- [What to work on]:
The response should hold each line from the entries below where "unclassified" is found.

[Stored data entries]
☆ ☆ ☆

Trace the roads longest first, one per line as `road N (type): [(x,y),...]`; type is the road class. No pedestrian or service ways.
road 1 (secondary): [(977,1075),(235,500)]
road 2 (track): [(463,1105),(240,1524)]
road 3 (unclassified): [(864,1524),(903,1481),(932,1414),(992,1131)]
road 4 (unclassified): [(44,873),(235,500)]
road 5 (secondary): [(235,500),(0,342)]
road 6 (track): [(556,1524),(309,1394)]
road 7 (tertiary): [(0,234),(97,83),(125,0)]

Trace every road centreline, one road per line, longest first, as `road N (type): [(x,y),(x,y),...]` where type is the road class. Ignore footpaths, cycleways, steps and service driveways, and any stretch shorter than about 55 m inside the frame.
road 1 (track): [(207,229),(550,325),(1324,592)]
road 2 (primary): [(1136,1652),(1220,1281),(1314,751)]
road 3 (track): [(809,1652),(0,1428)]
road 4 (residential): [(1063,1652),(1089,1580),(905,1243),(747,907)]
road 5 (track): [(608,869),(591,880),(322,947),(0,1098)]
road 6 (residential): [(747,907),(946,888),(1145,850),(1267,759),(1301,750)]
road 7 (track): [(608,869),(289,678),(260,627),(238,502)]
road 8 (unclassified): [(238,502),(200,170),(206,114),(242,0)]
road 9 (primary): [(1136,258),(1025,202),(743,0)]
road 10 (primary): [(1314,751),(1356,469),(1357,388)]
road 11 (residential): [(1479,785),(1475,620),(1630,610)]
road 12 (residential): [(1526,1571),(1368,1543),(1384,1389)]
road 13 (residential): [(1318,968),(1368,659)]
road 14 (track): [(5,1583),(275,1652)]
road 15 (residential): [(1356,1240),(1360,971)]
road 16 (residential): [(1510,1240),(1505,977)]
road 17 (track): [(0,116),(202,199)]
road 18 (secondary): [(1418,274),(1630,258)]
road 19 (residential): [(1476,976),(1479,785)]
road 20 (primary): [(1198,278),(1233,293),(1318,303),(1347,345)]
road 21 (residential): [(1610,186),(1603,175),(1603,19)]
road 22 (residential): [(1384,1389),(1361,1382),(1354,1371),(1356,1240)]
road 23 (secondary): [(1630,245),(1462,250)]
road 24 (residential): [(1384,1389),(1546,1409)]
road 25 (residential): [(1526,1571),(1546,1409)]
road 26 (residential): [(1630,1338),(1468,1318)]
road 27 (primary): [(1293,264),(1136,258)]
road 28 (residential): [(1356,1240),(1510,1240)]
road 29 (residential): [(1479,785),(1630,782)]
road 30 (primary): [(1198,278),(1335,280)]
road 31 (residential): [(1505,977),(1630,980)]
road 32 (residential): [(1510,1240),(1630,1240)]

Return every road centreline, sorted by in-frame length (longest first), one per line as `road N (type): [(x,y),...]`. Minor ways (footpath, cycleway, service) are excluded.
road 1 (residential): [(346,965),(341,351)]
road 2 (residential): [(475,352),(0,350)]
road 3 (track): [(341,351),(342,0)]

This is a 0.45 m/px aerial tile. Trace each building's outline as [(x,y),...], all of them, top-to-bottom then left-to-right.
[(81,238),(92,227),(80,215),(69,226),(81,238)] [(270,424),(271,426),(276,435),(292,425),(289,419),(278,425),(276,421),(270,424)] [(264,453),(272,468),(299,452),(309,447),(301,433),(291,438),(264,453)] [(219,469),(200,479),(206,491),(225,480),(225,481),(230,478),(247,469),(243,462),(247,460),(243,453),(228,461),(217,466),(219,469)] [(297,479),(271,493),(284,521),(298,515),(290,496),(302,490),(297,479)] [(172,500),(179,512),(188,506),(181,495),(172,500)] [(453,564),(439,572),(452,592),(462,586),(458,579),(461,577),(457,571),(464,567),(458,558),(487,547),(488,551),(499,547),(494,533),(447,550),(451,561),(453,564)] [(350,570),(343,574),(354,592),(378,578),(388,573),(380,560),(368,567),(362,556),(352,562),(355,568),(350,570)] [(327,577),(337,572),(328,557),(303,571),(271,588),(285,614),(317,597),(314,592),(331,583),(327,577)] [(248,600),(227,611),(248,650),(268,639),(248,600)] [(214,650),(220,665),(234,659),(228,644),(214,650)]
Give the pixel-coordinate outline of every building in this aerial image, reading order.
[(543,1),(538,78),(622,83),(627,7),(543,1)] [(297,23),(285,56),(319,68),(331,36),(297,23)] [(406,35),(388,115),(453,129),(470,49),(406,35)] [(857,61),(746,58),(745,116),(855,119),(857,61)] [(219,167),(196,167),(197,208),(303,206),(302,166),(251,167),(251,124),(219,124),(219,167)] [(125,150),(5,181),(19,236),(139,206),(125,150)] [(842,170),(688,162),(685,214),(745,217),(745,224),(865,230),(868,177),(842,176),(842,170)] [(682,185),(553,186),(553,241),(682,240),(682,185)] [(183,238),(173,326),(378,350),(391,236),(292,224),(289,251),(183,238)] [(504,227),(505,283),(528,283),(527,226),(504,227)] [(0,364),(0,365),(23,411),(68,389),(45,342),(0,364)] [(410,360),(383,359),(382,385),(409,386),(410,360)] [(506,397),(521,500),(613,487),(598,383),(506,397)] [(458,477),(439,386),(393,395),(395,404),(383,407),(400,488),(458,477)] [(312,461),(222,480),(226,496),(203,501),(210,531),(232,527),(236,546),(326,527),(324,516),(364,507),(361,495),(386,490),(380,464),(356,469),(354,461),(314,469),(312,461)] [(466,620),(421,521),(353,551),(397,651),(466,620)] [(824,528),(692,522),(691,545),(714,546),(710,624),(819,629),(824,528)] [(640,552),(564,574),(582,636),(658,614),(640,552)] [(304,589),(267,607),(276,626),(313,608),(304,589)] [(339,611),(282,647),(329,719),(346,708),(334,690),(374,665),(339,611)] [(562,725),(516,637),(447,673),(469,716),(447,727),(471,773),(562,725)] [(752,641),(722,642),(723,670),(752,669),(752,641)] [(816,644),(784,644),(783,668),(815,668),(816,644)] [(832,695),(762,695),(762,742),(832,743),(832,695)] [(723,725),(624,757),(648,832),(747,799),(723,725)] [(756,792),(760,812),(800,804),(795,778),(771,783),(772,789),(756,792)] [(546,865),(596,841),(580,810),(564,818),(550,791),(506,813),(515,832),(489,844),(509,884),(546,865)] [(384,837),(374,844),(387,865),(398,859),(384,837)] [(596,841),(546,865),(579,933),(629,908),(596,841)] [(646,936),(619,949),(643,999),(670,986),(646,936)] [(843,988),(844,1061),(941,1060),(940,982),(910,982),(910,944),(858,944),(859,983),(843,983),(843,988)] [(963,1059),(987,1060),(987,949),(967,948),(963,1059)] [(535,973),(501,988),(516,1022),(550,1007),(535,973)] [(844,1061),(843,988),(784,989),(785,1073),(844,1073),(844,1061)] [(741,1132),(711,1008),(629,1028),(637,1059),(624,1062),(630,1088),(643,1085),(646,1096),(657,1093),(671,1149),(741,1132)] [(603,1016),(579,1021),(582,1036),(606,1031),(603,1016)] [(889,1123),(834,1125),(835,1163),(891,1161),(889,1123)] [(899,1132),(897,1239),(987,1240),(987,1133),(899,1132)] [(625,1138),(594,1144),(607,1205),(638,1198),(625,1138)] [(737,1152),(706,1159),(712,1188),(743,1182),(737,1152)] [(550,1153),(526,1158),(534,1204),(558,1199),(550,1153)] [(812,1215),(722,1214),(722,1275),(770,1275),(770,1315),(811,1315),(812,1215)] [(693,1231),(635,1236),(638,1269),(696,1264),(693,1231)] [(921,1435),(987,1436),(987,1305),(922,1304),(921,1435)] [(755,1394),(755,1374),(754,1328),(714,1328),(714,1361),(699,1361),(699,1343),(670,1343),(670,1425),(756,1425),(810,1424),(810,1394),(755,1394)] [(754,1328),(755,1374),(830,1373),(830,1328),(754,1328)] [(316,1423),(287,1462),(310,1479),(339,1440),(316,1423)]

☆ ☆ ☆

- [Reply to the exercise]:
road 3 (unclassified): [(864,1524),(903,1481),(932,1414),(992,1131)]
road 4 (unclassified): [(44,873),(235,500)]
road 8 (unclassified): [(238,502),(200,170),(206,114),(242,0)]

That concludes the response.